■ **How to complete this task**: Restate word for word the line containing "purple box [81,293,187,397]" and all remaining lines of the entries below.
··· Task input ···
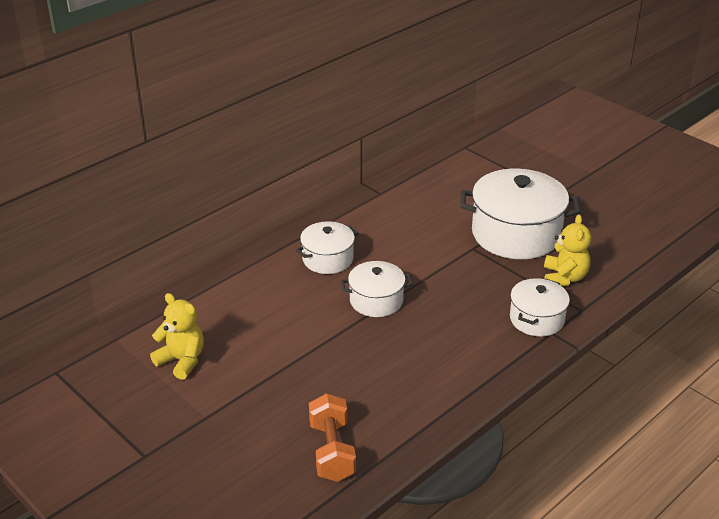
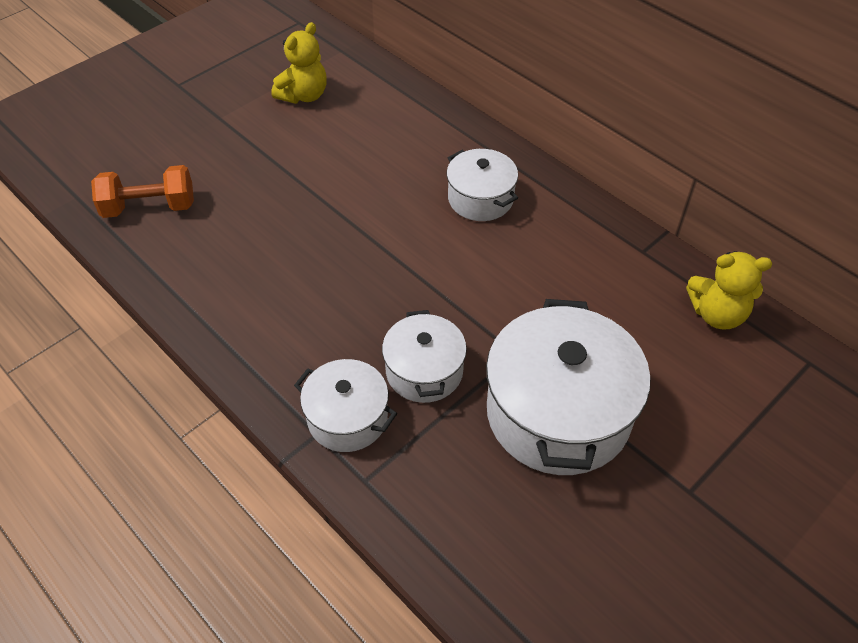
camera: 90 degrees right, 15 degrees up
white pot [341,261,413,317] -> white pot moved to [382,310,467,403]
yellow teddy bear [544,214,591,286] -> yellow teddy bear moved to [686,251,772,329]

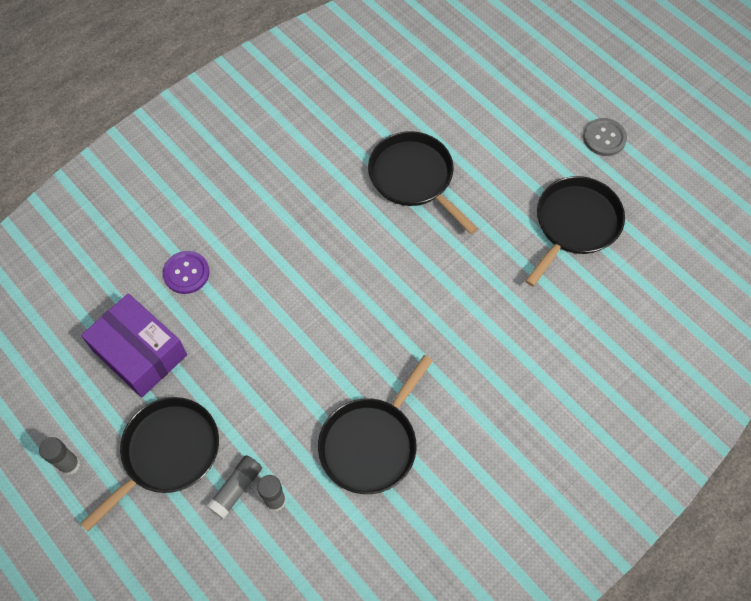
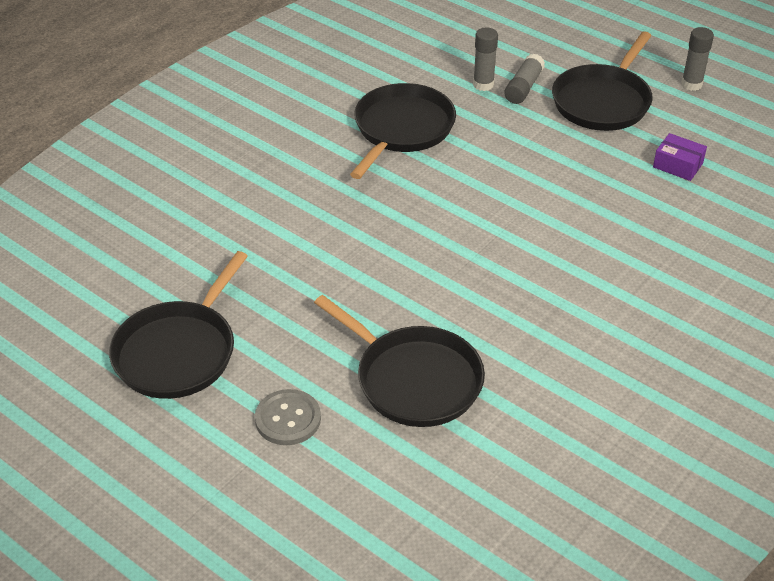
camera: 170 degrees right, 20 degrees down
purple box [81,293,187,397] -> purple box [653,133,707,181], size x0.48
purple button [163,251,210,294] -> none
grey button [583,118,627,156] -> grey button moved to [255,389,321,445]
···
■ **The completed task**:
purple box [81,293,187,397] -> purple box [653,133,707,181], size x0.48
purple button [163,251,210,294] -> none
grey button [583,118,627,156] -> grey button moved to [255,389,321,445]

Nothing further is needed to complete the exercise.